Turn the entries below into a numbered list, starting at the very beginning and going up to and including the line containing "In fact, white". Leave out any blank lines.

(Rows of spatial question data)
###

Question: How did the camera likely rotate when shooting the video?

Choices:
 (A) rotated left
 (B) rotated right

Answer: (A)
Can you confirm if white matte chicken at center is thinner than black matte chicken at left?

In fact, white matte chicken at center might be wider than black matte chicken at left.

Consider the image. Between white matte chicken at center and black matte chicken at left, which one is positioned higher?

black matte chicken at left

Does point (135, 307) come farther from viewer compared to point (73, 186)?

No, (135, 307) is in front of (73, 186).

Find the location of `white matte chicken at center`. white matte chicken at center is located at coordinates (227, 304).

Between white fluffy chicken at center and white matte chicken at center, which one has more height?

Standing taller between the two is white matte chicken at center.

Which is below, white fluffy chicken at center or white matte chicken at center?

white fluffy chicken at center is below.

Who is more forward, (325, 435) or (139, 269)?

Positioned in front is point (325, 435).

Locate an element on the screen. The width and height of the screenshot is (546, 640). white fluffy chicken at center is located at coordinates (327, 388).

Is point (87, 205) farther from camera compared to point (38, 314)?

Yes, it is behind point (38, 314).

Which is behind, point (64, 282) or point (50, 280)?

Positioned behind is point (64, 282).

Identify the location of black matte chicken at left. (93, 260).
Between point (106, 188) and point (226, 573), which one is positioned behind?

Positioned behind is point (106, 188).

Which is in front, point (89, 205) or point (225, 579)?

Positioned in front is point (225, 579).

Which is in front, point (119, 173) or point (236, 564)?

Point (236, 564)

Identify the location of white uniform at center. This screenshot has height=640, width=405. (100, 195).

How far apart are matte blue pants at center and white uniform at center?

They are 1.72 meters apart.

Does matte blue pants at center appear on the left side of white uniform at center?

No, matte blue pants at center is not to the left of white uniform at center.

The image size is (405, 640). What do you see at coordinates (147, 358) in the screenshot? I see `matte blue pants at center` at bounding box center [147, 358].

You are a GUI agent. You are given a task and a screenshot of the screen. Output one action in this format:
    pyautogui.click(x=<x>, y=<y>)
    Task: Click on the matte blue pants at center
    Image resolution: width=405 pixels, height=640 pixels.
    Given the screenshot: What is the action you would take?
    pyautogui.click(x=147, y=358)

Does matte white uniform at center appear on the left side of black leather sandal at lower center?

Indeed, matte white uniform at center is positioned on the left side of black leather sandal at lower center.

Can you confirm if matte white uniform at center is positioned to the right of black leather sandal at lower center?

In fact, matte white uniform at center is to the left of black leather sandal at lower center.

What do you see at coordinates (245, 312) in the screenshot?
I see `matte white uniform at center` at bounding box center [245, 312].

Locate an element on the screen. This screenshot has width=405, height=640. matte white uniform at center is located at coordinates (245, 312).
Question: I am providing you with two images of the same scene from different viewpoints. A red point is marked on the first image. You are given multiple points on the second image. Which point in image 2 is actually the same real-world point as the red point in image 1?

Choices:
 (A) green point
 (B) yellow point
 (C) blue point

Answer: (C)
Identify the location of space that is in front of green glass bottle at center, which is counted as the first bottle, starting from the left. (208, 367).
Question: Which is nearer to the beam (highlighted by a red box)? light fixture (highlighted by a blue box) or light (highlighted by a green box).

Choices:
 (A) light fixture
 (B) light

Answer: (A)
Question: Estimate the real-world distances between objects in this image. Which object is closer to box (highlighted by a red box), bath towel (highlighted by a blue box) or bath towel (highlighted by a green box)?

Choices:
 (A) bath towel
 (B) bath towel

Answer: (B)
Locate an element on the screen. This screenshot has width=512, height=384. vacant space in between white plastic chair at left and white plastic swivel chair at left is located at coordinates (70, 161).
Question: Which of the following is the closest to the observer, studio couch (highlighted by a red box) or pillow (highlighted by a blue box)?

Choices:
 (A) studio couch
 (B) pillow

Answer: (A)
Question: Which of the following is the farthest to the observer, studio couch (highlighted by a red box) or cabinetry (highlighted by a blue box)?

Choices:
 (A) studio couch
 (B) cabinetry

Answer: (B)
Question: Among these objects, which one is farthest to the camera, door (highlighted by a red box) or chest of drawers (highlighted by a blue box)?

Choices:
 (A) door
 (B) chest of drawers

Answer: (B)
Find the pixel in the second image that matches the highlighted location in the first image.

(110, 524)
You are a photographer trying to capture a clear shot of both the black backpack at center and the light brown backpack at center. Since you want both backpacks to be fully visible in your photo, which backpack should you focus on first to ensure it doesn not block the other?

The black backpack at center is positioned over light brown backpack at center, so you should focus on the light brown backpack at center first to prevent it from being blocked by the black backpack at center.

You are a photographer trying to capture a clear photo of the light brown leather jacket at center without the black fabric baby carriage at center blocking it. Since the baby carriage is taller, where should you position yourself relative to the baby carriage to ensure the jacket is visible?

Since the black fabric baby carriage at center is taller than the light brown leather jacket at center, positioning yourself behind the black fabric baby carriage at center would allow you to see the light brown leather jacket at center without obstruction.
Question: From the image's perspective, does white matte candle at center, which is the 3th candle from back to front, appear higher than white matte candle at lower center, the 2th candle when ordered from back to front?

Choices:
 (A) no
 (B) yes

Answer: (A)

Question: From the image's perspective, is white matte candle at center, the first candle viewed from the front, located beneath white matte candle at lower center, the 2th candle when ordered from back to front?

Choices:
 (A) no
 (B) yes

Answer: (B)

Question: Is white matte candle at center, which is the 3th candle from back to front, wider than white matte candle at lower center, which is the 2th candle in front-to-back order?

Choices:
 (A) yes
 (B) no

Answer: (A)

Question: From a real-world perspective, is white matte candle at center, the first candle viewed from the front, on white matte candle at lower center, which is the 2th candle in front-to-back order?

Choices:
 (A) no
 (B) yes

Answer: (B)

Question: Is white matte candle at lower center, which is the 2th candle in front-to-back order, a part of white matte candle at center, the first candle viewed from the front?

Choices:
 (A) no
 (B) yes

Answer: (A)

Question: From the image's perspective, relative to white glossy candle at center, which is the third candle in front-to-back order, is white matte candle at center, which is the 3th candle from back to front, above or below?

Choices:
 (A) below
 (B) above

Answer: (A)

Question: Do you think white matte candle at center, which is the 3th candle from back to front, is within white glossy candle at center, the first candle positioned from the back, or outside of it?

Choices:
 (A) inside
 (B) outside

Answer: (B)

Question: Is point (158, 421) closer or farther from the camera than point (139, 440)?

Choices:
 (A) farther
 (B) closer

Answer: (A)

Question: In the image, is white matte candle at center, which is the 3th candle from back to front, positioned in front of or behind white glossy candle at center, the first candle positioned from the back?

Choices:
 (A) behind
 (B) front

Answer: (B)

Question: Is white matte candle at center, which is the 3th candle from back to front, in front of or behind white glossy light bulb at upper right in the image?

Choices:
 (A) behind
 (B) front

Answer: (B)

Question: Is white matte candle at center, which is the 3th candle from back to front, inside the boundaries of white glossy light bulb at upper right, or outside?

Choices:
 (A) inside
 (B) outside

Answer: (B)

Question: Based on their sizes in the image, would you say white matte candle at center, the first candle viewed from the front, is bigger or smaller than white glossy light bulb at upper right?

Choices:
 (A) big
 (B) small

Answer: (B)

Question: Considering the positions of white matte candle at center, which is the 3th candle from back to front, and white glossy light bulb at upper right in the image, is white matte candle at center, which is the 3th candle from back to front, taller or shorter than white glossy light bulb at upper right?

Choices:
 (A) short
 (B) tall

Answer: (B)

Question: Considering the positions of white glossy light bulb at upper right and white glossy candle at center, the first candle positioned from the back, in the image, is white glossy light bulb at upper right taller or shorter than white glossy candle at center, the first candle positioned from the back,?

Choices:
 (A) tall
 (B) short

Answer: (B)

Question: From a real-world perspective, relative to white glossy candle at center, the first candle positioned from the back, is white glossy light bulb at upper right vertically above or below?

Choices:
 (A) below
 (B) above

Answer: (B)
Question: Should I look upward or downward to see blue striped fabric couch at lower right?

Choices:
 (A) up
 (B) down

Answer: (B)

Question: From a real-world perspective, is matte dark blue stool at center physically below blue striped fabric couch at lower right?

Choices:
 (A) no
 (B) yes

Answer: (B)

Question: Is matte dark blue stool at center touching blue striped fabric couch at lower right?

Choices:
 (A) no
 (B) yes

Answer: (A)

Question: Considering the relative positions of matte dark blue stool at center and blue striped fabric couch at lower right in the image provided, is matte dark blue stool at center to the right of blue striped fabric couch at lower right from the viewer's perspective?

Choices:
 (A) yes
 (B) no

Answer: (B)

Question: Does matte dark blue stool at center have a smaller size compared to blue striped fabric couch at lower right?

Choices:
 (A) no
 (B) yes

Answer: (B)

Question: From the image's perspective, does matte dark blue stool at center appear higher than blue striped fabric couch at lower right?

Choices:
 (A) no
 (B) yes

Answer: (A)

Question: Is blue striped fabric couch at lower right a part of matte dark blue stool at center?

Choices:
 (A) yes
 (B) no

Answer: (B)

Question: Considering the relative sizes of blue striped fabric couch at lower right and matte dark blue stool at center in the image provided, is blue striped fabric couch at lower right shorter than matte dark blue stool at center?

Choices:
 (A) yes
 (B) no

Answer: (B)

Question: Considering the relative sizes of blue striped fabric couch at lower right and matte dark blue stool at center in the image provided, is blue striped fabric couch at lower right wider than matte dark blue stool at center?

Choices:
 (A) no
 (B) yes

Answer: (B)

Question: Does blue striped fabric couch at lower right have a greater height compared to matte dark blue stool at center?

###

Full response:
1. Question: How did the camera likely rotate when shooting the video?
2. Choices:
3.  (A) rotated left
4.  (B) rotated right
5. Answer: (A)
6. Can you confirm if white matte chicken at center is thinner than black matte chicken at left?
7. In fact, white matte chicken at center might be wider than black matte chicken at left.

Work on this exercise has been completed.